## Instructions to follow
Copy out each entry precisely; no image belongs in the result.

(Collection entries)
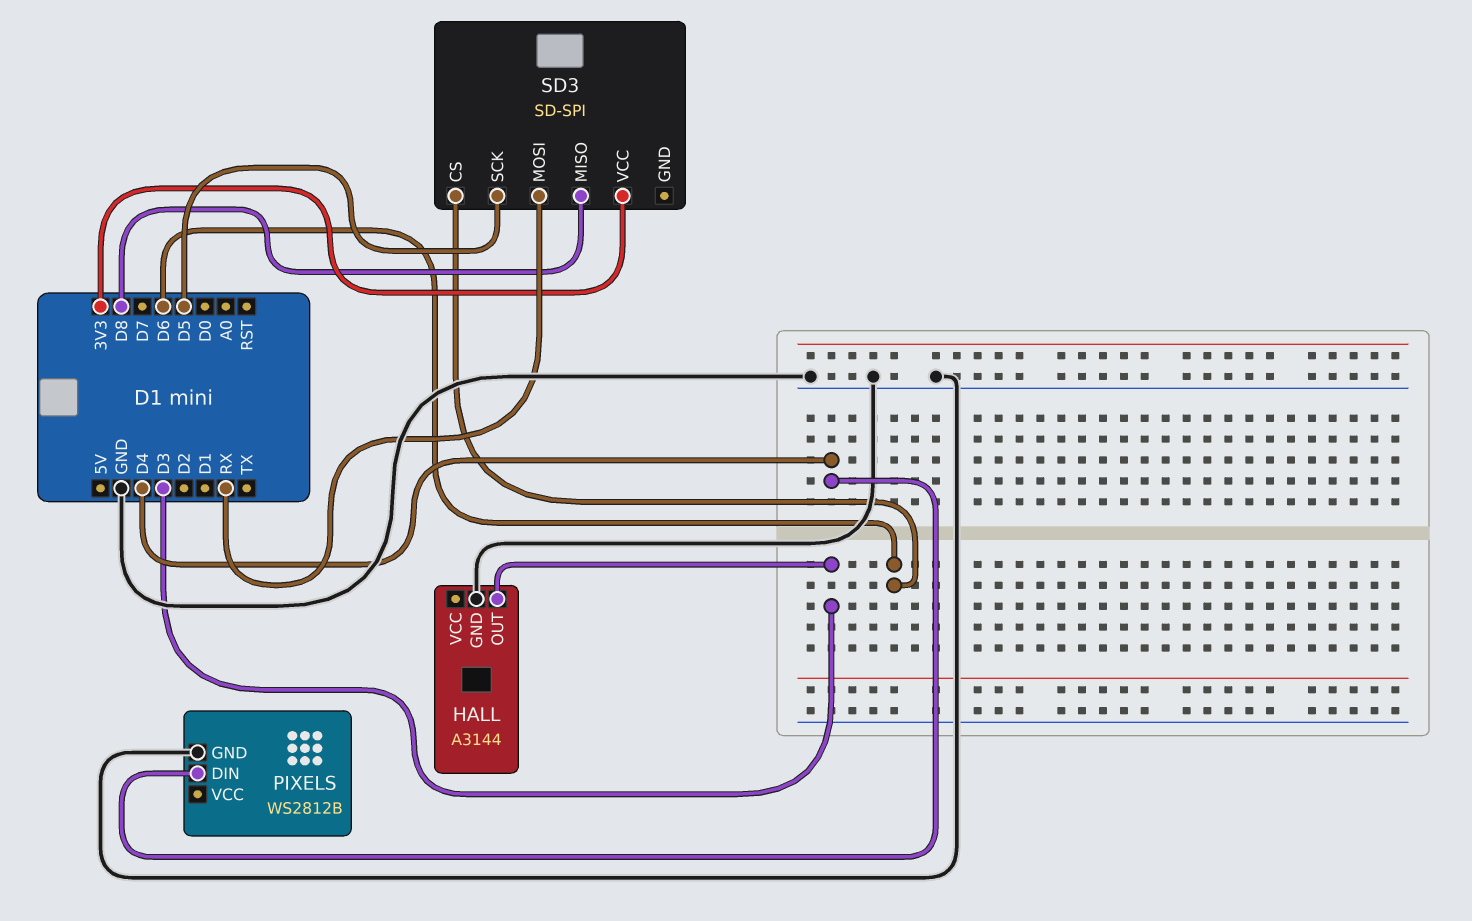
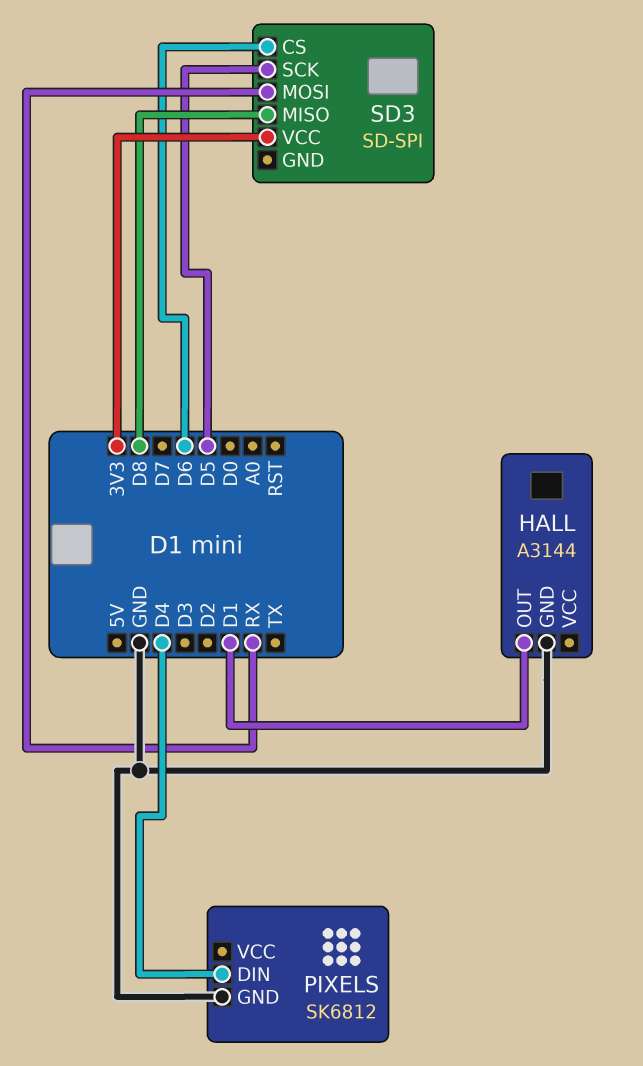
HALL pin OUT: D3 -> D1
PIXELS: WS2812B -> SK6812

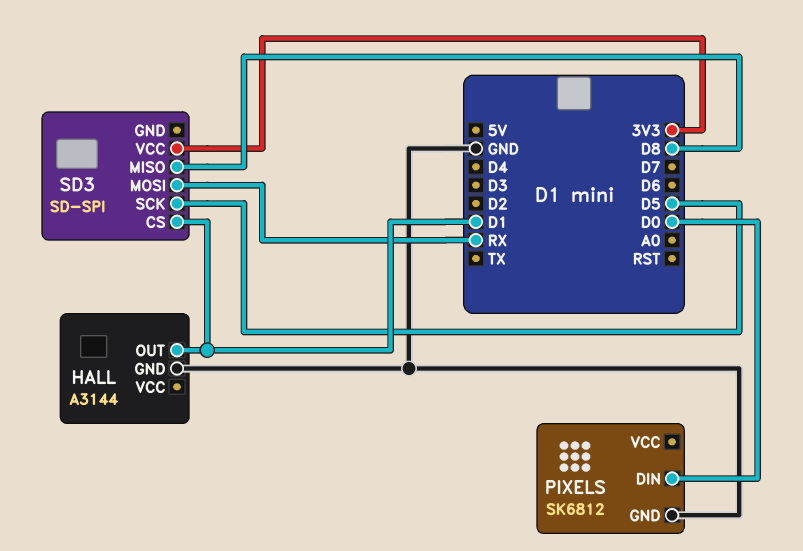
PIXELS pin DIN: D4 -> D0
SD3 pin CS: D6 -> D1

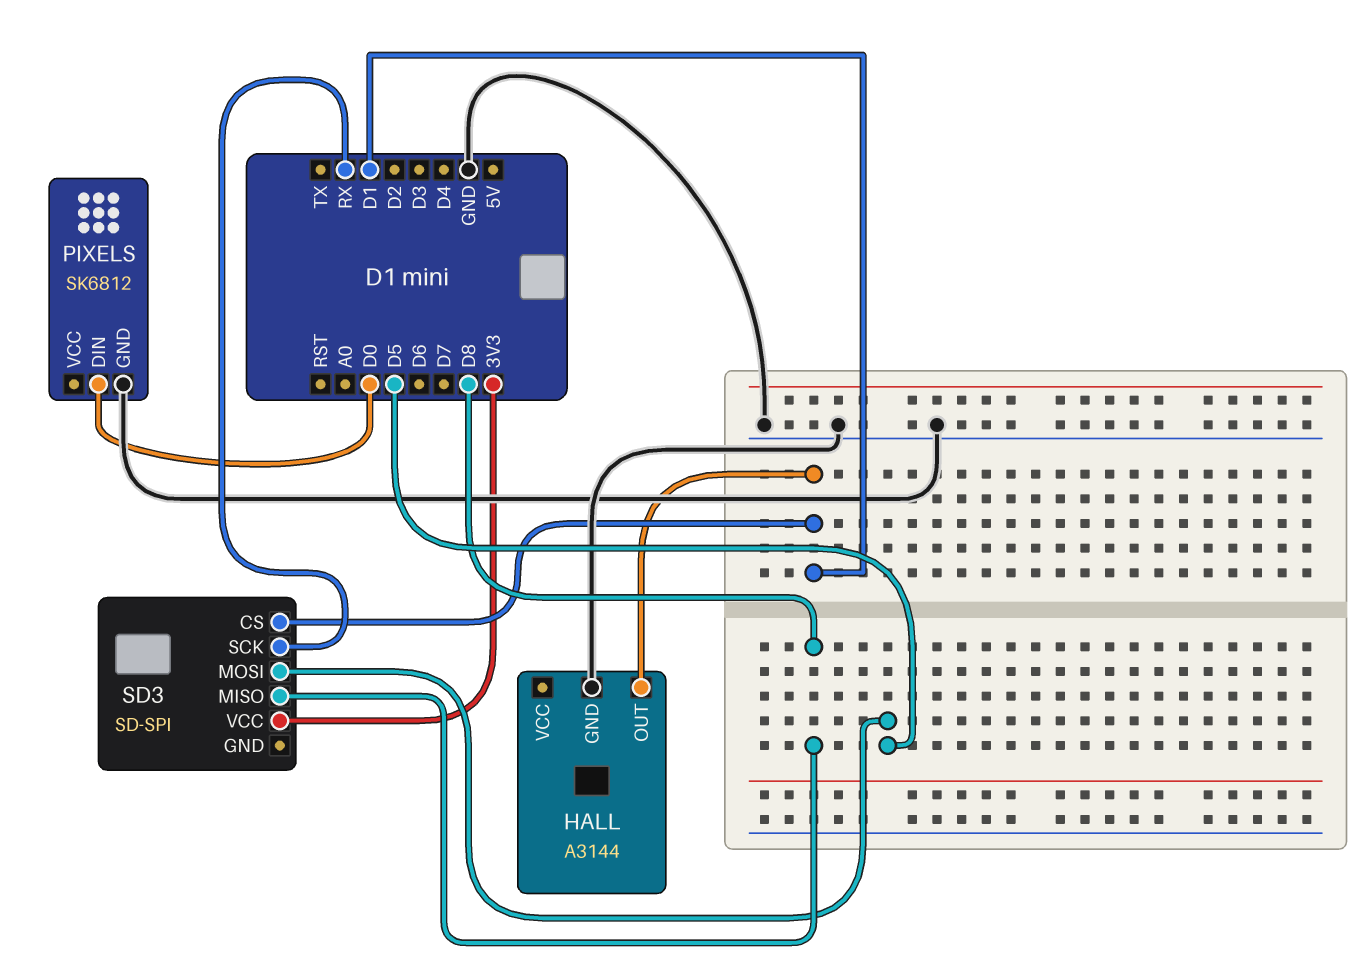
SD3 pin MOSI: RX -> D5
SD3 pin SCK: D5 -> RX

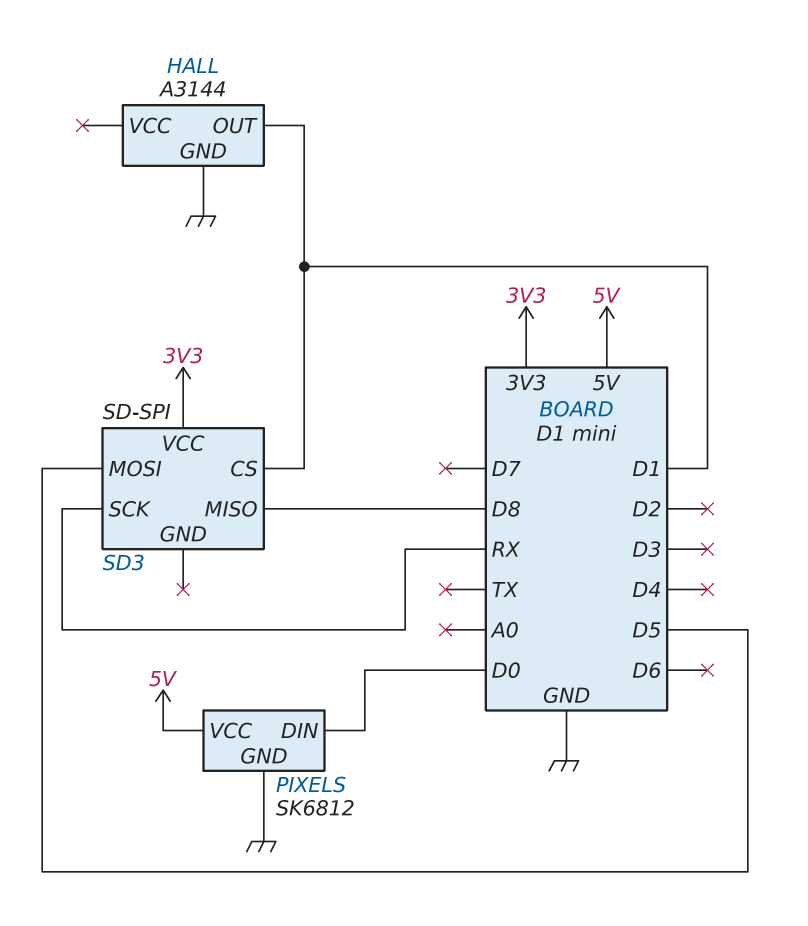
PIXELS pin VCC: none -> 5V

## Finished exercise
HALL pin OUT: D3 -> D1
PIXELS: WS2812B -> SK6812

PIXELS pin DIN: D4 -> D0
SD3 pin CS: D6 -> D1

SD3 pin MOSI: RX -> D5
SD3 pin SCK: D5 -> RX

PIXELS pin VCC: none -> 5V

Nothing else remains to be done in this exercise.